_WHAT YOU HAVE TO DO_: Each line of the records below that holds "board" should be copied out.

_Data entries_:

· · · · ·

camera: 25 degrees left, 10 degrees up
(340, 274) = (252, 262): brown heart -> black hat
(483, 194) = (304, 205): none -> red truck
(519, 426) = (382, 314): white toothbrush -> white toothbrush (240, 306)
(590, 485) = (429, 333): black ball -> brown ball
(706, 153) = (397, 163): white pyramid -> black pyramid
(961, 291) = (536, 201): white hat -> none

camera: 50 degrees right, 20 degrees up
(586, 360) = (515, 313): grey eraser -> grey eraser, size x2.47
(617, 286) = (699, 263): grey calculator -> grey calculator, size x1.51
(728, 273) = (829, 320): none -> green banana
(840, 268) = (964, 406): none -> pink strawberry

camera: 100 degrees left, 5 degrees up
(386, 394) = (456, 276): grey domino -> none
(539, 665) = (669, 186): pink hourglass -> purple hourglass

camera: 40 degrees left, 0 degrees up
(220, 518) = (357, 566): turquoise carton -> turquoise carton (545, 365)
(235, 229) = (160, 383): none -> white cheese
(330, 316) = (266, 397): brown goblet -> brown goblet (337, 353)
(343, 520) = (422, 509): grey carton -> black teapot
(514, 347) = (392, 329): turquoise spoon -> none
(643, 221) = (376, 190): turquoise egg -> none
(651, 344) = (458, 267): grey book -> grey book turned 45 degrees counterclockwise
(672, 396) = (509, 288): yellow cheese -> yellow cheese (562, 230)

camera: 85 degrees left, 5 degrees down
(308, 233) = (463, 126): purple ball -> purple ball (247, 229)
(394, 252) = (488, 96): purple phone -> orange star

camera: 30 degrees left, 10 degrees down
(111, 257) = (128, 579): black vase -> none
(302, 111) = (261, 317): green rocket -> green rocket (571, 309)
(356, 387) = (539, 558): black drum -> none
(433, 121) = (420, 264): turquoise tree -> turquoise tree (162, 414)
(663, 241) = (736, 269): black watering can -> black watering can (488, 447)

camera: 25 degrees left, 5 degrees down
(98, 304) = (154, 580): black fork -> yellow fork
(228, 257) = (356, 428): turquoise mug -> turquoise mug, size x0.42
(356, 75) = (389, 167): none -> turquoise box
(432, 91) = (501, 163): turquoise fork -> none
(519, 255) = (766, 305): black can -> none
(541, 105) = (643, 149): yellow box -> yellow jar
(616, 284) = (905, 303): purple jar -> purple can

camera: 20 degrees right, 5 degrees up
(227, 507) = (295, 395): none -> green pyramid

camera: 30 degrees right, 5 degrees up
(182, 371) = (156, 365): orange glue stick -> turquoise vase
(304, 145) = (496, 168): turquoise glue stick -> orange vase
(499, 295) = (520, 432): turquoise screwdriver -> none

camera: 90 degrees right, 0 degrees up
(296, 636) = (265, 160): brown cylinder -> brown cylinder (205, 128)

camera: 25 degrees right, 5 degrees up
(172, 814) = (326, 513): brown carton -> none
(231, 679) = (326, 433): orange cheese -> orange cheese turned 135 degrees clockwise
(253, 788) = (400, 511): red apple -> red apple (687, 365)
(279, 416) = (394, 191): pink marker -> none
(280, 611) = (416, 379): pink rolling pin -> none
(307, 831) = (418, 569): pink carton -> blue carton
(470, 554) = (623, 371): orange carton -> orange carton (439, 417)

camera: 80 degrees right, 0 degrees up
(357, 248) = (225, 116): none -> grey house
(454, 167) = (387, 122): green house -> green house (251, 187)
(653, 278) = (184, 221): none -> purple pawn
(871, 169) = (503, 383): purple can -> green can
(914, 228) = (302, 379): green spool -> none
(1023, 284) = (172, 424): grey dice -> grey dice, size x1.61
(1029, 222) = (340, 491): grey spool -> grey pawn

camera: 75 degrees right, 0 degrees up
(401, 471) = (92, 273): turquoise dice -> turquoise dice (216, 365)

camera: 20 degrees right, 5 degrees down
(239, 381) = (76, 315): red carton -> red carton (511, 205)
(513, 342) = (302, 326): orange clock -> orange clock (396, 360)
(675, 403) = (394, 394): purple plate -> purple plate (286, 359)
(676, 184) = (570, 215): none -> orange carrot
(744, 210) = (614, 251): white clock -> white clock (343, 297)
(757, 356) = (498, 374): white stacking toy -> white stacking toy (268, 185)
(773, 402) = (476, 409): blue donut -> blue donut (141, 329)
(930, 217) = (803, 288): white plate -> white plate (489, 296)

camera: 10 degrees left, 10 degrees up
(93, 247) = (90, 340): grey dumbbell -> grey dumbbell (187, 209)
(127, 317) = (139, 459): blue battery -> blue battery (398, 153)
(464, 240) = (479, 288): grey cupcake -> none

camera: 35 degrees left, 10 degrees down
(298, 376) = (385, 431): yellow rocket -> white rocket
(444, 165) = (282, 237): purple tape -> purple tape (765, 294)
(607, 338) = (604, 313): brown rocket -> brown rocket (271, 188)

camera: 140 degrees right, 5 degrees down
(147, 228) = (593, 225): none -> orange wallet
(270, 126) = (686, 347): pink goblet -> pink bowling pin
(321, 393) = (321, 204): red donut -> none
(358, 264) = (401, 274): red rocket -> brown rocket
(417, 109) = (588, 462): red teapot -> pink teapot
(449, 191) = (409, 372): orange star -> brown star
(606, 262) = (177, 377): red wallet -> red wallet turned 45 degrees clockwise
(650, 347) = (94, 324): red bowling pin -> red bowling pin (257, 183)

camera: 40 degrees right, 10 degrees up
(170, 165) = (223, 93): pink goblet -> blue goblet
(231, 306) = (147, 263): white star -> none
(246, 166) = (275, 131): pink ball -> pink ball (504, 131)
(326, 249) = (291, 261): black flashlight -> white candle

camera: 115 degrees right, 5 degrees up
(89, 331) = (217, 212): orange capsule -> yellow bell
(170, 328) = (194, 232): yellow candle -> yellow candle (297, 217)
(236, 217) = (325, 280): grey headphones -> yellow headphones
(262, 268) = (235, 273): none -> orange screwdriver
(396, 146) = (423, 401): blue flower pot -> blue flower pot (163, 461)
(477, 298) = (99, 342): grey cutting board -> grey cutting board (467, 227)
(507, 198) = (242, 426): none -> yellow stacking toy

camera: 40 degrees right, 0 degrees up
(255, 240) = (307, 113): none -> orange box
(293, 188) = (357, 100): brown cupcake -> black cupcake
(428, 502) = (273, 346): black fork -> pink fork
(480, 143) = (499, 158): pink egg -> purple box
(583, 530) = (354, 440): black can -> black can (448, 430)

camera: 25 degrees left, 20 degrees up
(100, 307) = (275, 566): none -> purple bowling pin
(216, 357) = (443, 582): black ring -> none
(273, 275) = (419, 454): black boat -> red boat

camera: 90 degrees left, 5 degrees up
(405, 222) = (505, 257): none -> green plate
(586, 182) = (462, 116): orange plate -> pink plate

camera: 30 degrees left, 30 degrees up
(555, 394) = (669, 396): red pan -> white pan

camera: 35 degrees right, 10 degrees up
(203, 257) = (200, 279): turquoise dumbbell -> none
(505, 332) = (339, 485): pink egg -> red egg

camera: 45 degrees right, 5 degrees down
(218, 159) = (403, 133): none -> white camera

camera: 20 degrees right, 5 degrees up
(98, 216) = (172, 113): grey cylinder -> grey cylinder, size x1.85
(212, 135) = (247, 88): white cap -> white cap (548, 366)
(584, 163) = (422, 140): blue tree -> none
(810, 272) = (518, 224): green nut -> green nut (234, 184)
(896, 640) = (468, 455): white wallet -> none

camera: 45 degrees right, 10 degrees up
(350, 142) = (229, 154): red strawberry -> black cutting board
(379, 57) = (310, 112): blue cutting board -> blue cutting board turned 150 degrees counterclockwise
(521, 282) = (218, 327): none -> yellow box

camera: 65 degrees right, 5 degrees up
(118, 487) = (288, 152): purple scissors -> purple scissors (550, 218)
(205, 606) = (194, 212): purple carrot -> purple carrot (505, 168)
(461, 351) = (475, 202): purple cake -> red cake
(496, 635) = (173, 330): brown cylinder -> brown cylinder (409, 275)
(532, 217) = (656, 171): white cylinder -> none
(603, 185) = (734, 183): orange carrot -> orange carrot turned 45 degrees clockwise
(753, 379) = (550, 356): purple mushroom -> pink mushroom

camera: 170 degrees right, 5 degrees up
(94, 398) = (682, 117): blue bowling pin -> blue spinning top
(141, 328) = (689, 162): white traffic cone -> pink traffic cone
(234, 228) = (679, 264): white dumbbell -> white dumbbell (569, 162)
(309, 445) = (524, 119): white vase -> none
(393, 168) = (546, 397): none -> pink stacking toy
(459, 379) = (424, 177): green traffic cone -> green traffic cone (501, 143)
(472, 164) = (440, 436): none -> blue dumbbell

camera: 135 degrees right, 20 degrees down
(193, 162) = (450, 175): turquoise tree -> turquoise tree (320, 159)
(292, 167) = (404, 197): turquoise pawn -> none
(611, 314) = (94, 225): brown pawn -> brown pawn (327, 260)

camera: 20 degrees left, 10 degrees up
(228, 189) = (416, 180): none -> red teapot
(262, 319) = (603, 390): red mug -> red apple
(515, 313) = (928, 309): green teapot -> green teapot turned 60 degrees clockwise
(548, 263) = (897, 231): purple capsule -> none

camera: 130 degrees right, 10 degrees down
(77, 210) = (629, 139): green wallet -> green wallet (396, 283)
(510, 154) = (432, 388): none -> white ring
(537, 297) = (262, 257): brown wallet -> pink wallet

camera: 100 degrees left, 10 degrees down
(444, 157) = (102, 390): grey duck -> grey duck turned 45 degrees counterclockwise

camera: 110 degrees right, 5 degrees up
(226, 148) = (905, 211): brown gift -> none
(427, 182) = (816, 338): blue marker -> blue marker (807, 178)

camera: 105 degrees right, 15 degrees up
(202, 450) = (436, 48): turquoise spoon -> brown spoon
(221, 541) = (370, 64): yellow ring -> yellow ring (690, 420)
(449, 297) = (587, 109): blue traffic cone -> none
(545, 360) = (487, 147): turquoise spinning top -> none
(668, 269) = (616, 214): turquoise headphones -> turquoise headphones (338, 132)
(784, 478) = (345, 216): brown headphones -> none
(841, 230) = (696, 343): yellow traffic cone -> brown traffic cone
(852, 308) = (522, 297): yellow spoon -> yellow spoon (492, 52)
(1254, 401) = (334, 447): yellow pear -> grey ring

· · · · ·

_WRITTEN RESPONSE_:
(477, 298) = (99, 342): grey cutting board -> grey cutting board (467, 227)
(350, 142) = (229, 154): red strawberry -> black cutting board
(379, 57) = (310, 112): blue cutting board -> blue cutting board turned 150 degrees counterclockwise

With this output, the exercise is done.